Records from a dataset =
◇ ◇ ◇
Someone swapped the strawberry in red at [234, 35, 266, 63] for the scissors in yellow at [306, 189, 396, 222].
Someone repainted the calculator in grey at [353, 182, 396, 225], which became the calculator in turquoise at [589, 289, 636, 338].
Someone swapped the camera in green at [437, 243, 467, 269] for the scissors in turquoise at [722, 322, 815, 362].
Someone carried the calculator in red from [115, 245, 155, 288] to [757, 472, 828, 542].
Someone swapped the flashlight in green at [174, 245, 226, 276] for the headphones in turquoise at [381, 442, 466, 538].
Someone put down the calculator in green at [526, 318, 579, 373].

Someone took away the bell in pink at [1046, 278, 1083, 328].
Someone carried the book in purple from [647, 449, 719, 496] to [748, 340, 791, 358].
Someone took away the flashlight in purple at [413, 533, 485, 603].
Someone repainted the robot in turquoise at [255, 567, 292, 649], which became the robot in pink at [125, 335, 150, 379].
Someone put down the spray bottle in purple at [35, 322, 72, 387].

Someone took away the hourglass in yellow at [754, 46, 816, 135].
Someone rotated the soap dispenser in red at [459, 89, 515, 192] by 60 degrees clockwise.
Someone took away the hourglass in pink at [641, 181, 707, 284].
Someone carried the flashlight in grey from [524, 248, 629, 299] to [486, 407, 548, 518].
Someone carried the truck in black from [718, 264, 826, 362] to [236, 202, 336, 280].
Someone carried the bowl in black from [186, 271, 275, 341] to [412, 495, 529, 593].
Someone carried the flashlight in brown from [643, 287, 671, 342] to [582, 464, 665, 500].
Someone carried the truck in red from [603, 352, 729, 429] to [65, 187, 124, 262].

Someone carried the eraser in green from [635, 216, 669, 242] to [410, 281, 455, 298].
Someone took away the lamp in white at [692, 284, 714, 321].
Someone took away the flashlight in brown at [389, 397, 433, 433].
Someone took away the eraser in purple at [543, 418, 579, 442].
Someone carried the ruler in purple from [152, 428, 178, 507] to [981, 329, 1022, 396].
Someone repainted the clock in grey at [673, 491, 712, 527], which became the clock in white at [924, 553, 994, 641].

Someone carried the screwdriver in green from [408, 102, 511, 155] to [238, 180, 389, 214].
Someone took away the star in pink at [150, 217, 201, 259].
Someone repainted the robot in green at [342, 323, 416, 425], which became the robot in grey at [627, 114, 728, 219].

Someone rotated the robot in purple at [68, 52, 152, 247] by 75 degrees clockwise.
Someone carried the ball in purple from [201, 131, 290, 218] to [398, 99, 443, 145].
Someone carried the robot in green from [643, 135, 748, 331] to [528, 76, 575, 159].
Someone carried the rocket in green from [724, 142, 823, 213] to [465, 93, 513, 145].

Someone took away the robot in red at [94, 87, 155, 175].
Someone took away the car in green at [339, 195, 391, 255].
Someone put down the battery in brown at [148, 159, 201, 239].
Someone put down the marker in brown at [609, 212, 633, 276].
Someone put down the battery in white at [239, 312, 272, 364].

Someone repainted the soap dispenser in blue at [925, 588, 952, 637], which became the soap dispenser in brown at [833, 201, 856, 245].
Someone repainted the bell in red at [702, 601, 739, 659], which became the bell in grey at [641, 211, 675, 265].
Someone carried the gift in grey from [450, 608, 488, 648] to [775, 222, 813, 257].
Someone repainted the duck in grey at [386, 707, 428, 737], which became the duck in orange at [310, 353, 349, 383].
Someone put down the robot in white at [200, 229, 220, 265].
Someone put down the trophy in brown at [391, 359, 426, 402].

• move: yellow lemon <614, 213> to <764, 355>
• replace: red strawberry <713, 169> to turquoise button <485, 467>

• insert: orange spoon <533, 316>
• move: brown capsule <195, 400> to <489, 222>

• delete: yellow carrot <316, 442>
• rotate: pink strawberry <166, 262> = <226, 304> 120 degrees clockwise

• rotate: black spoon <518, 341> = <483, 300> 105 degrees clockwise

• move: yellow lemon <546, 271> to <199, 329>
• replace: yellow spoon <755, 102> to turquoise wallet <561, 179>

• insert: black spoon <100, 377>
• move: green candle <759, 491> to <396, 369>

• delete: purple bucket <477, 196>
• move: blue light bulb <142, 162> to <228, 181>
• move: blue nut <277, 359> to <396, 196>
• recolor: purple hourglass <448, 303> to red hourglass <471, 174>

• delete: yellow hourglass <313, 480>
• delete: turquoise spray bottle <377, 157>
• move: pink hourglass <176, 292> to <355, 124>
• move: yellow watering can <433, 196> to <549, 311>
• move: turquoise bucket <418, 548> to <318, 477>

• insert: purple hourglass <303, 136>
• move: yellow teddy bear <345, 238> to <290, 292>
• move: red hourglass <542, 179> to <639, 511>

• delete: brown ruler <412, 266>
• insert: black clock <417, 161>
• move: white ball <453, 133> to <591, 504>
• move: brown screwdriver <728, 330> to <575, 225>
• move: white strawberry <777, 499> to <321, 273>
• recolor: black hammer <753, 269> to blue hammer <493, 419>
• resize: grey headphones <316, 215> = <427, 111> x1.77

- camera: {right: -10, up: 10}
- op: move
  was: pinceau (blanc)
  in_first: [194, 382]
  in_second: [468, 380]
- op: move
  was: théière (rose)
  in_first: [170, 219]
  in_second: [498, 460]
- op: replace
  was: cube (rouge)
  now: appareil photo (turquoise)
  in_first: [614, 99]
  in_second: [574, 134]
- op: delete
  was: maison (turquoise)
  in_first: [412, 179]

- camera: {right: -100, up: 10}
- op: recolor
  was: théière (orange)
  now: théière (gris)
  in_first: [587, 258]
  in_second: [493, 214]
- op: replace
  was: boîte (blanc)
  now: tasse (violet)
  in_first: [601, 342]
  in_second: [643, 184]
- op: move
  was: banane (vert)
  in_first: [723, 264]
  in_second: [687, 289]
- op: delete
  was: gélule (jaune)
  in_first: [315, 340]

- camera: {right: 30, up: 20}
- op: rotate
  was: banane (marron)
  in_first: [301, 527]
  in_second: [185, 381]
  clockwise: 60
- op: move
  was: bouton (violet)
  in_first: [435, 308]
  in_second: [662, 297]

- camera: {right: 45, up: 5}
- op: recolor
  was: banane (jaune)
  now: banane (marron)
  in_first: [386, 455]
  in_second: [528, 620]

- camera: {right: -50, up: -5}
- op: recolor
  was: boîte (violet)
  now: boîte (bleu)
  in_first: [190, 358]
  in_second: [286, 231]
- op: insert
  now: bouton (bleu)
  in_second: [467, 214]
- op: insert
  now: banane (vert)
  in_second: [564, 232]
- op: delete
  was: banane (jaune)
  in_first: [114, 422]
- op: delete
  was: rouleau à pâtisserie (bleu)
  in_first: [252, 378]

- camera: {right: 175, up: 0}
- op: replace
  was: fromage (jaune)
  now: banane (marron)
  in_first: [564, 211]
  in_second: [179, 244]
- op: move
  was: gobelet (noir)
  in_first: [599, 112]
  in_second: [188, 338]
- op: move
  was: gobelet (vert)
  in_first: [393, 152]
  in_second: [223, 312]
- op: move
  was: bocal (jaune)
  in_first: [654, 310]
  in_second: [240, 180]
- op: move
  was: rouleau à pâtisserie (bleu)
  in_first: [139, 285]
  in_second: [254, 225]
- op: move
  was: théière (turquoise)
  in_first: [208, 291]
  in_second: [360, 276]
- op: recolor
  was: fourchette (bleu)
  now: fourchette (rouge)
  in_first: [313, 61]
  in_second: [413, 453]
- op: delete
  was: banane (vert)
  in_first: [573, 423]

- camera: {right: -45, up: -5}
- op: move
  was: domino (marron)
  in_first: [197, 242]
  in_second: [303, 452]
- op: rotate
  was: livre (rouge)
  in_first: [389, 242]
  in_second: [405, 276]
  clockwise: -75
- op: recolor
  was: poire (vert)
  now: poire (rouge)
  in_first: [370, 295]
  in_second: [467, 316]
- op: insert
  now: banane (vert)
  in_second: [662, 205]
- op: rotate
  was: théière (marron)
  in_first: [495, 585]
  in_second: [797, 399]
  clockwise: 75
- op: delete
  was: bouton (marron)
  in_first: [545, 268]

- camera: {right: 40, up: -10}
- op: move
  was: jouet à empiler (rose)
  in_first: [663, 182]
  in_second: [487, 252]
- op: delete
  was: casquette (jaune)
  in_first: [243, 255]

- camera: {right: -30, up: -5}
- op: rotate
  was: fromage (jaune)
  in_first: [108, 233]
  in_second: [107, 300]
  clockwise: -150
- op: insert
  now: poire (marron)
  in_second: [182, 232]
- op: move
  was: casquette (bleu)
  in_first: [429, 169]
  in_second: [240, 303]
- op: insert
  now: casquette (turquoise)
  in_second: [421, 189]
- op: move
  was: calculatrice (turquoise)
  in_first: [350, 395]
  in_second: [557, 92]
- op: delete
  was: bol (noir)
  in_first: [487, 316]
◇ ◇ ◇
Lines after the one containing "Someone swapped the flashlight" are left out; every line from the start of the entries through that line is restated word for word.

Task answer =
Someone swapped the strawberry in red at [234, 35, 266, 63] for the scissors in yellow at [306, 189, 396, 222].
Someone repainted the calculator in grey at [353, 182, 396, 225], which became the calculator in turquoise at [589, 289, 636, 338].
Someone swapped the camera in green at [437, 243, 467, 269] for the scissors in turquoise at [722, 322, 815, 362].
Someone carried the calculator in red from [115, 245, 155, 288] to [757, 472, 828, 542].
Someone swapped the flashlight in green at [174, 245, 226, 276] for the headphones in turquoise at [381, 442, 466, 538].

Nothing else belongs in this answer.